| Source information |
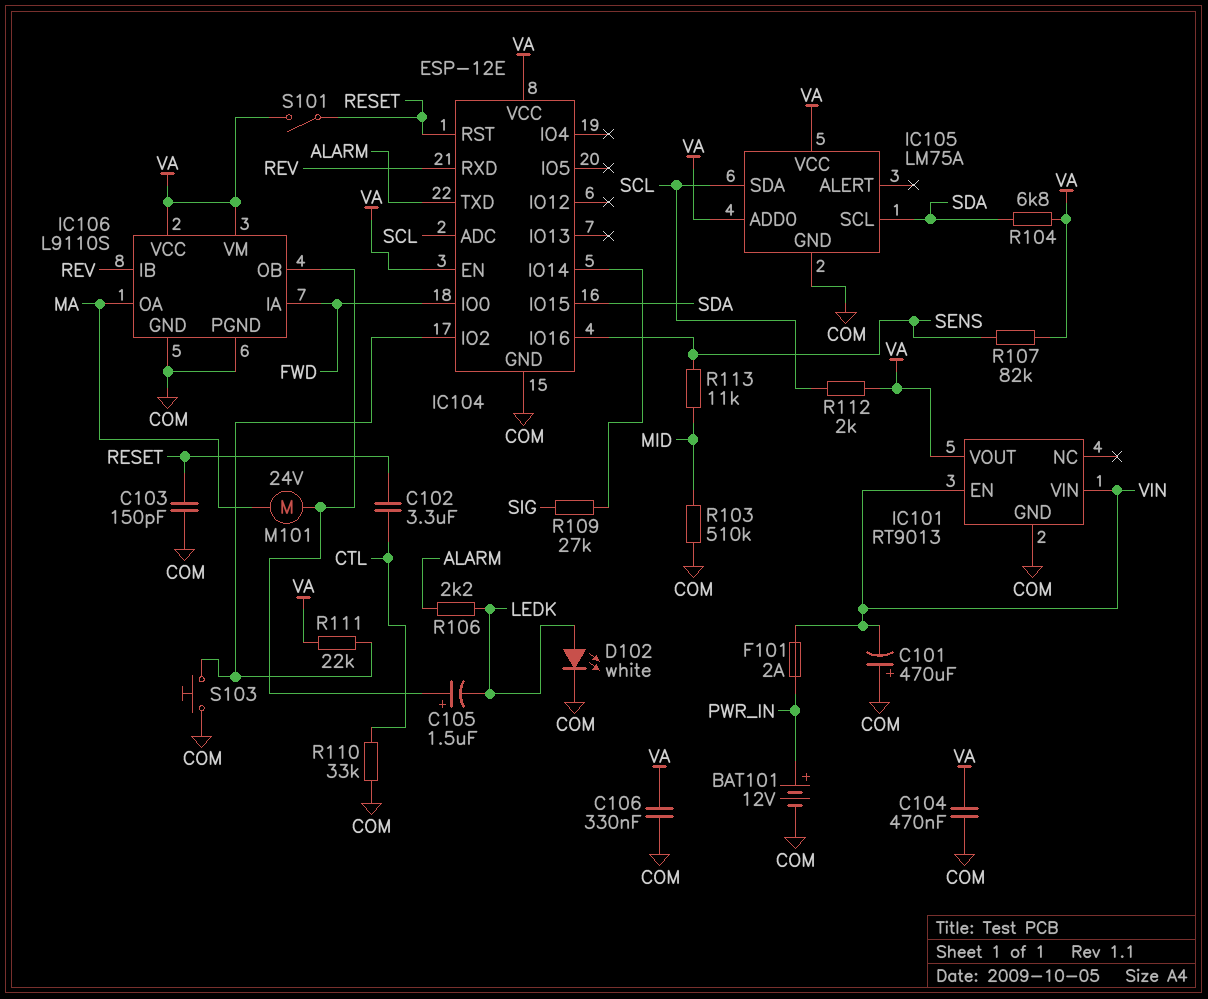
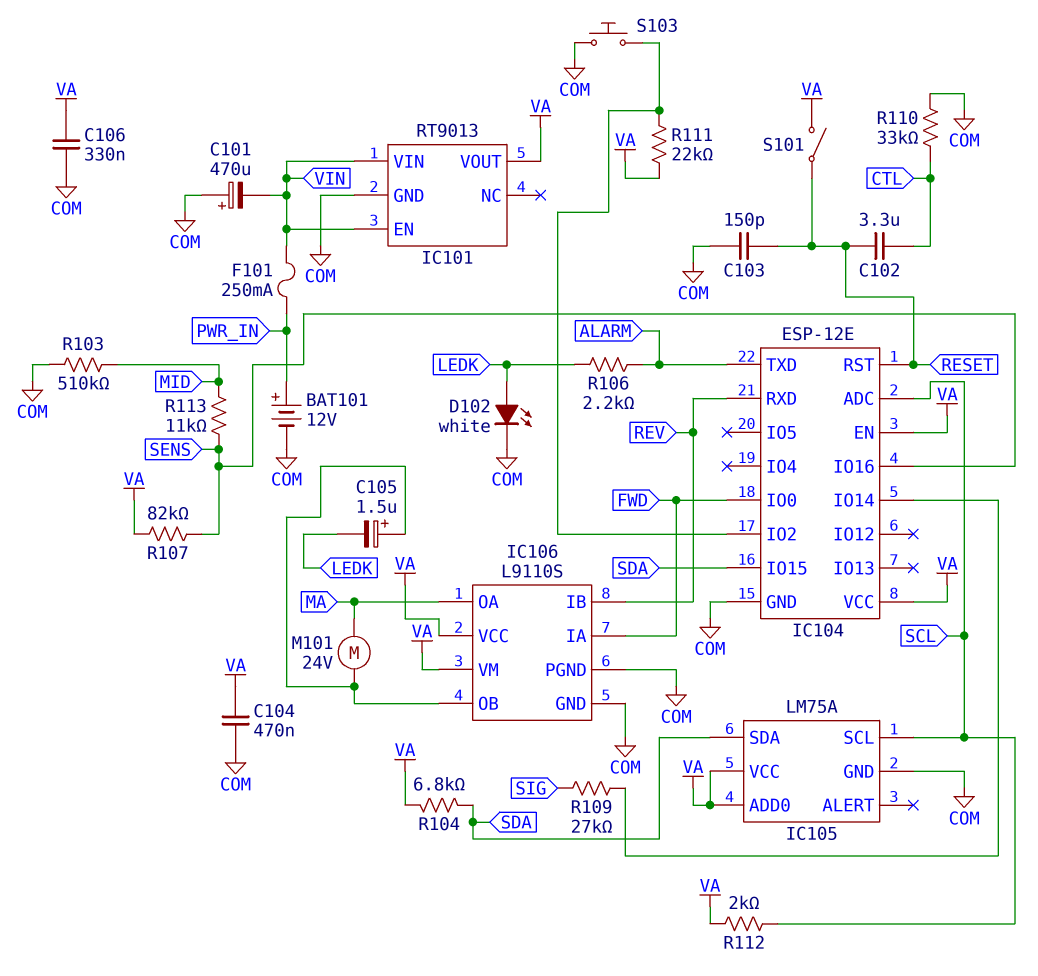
F101: 2A (PWR_IN, VIN) -> 250mA (PWR_IN, VIN)
IC105 pin SCL: SDA -> SCL
IC105 pin SDA: SCL -> SDA

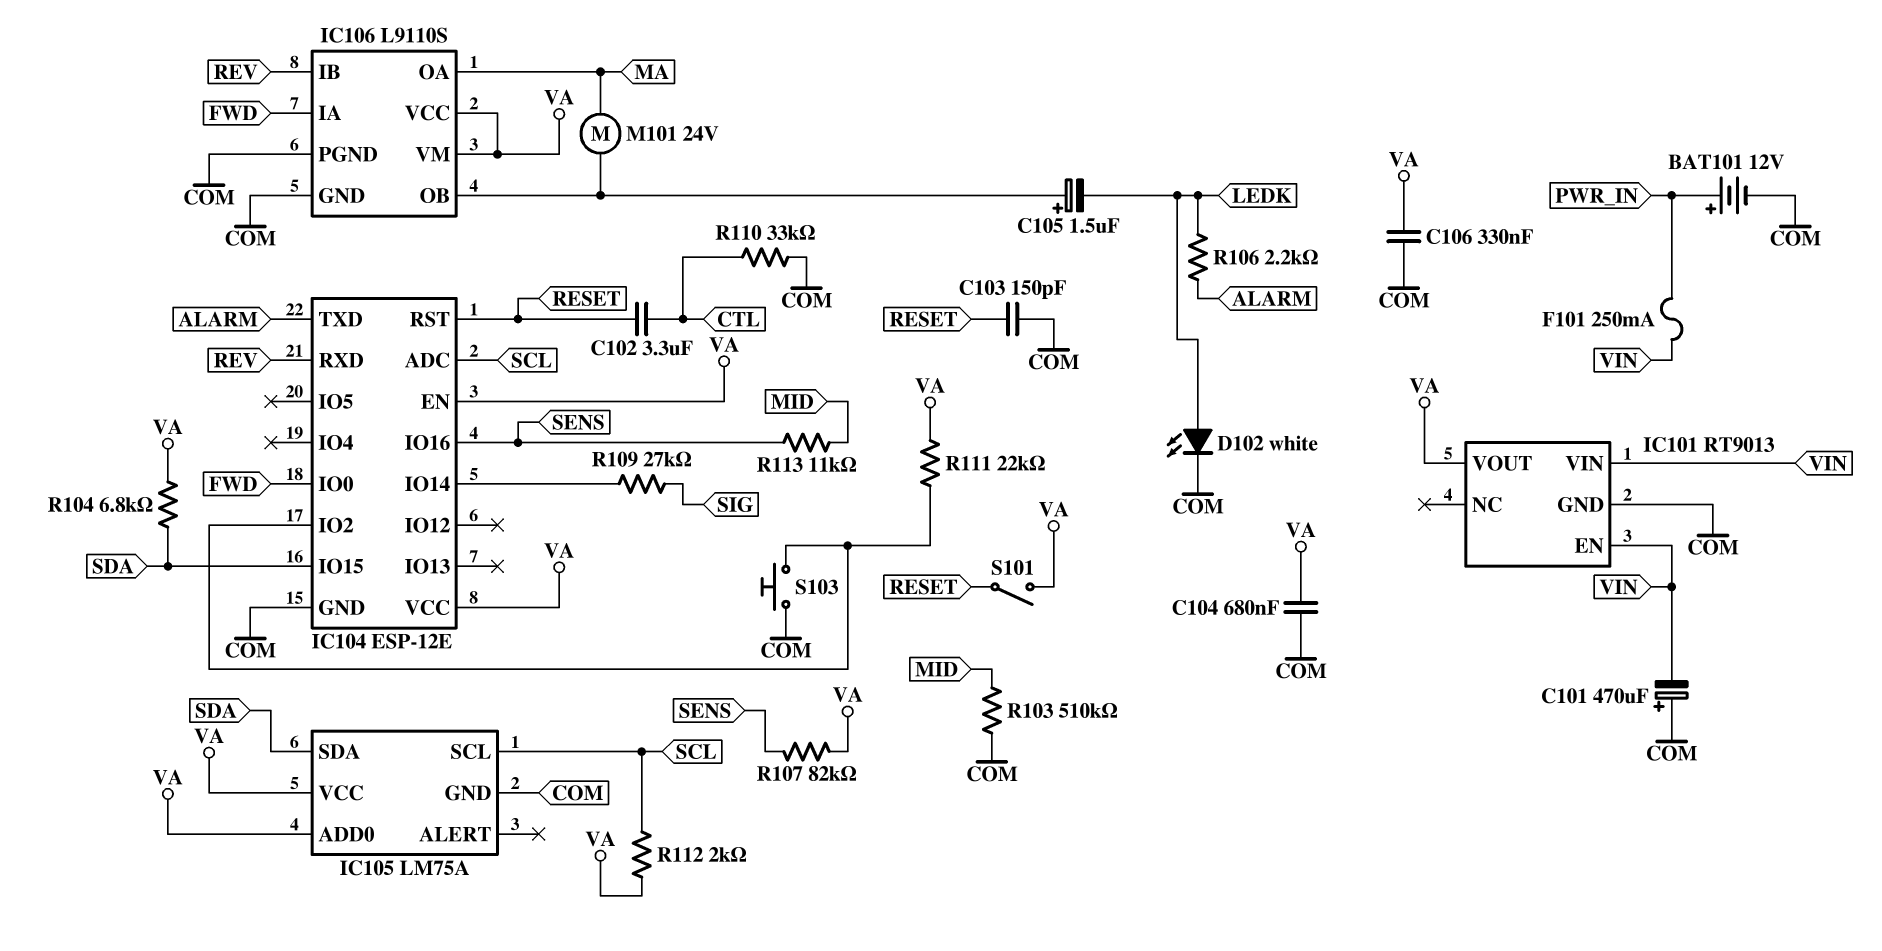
C104: 470nF (COM, VA) -> 680nF (COM, VA)

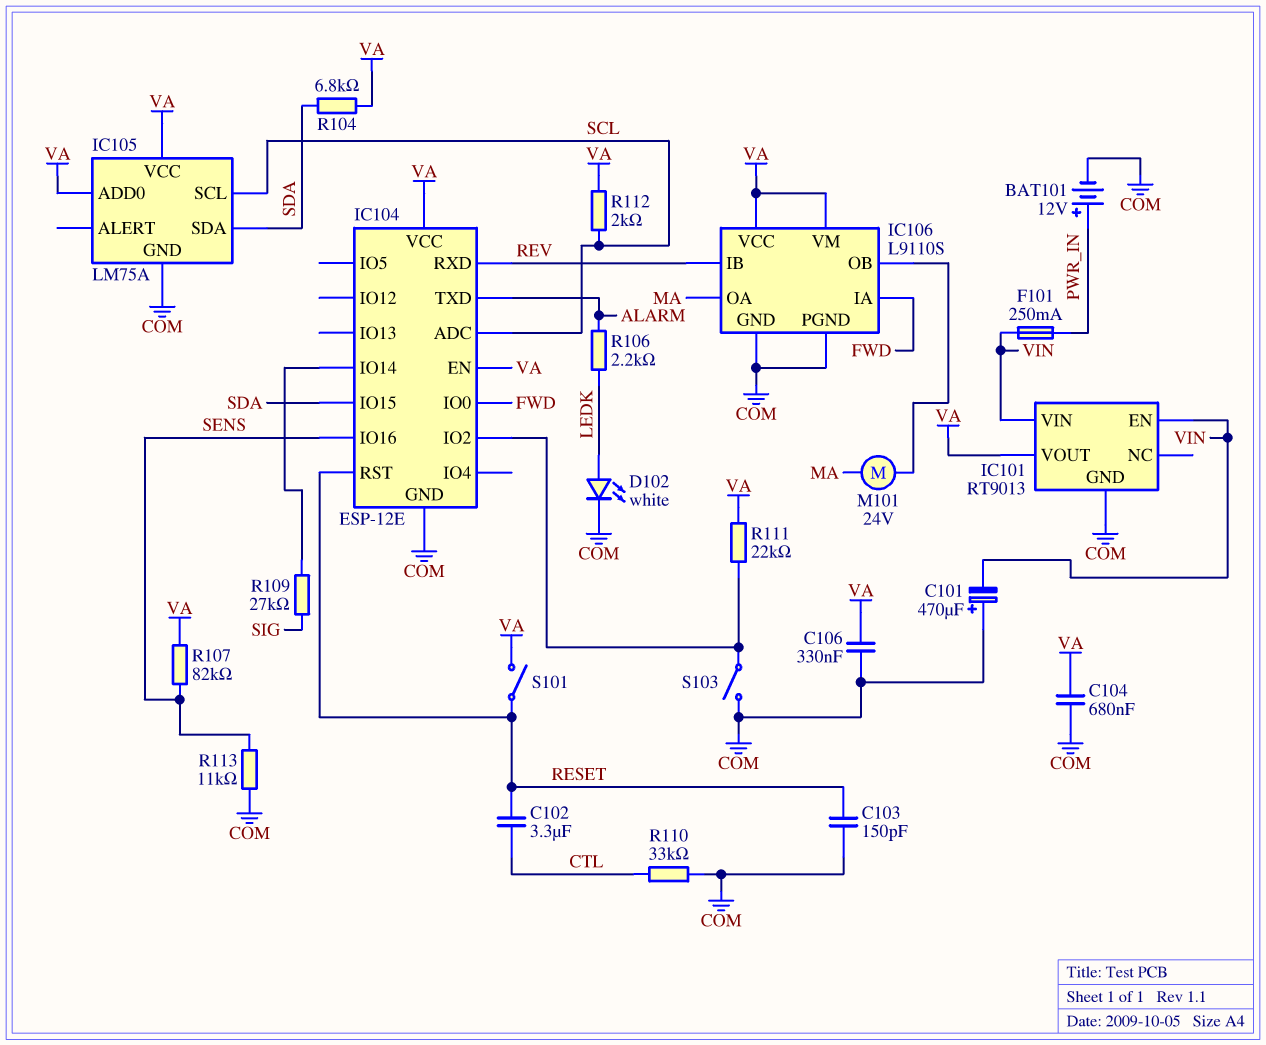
C105: 1.5uF (plus IC106/OB, minus LEDK) -> none
R103: 510k (COM, MID) -> none
R113: 11k (MID, SENS) -> 11k (COM, SENS)
S103: button (COM, IC104/IO2) -> switch (COM, IC104/IO2)

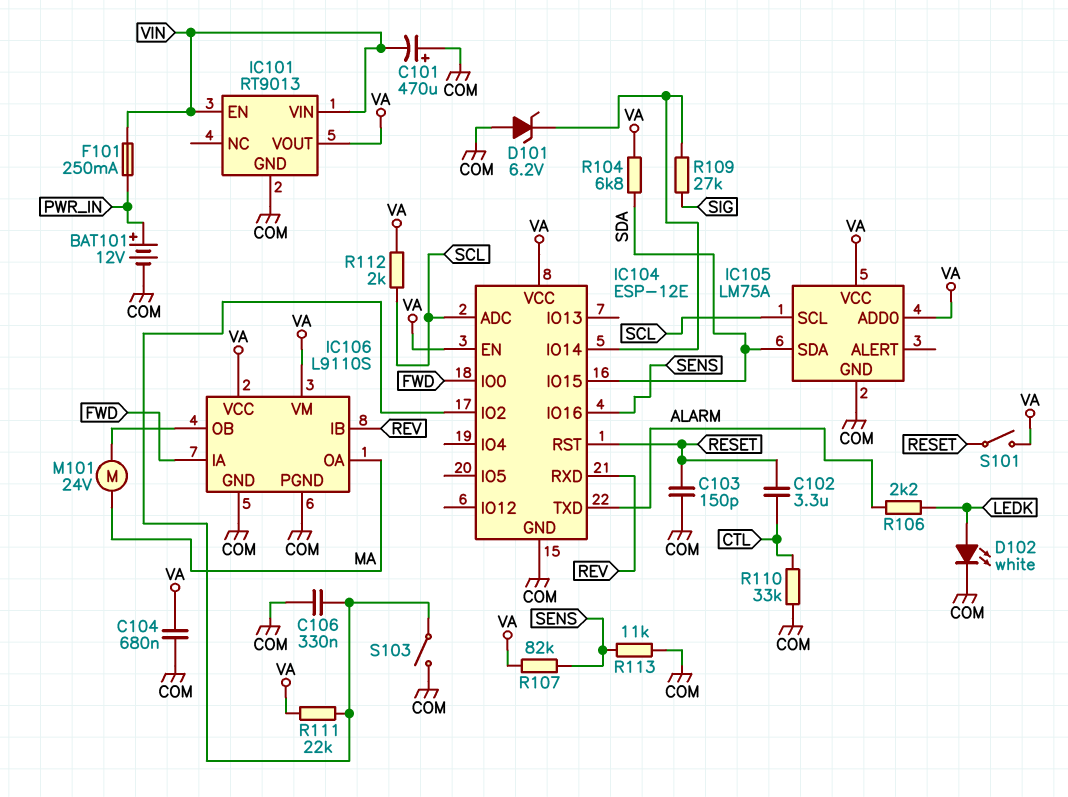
C106: 330nF (COM, VA) -> 330nF (COM, IC104/IO2)
D101: none -> zener 6.2V (A COM, K IC104/IO14)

| Your task |
Everything from the line with "C105: 1.5uF (plus" through the final line of the material is to be returned exactly, both ends included, apart from the pictures.

| Response below |
C105: 1.5uF (plus IC106/OB, minus LEDK) -> none
R103: 510k (COM, MID) -> none
R113: 11k (MID, SENS) -> 11k (COM, SENS)
S103: button (COM, IC104/IO2) -> switch (COM, IC104/IO2)

C106: 330nF (COM, VA) -> 330nF (COM, IC104/IO2)
D101: none -> zener 6.2V (A COM, K IC104/IO14)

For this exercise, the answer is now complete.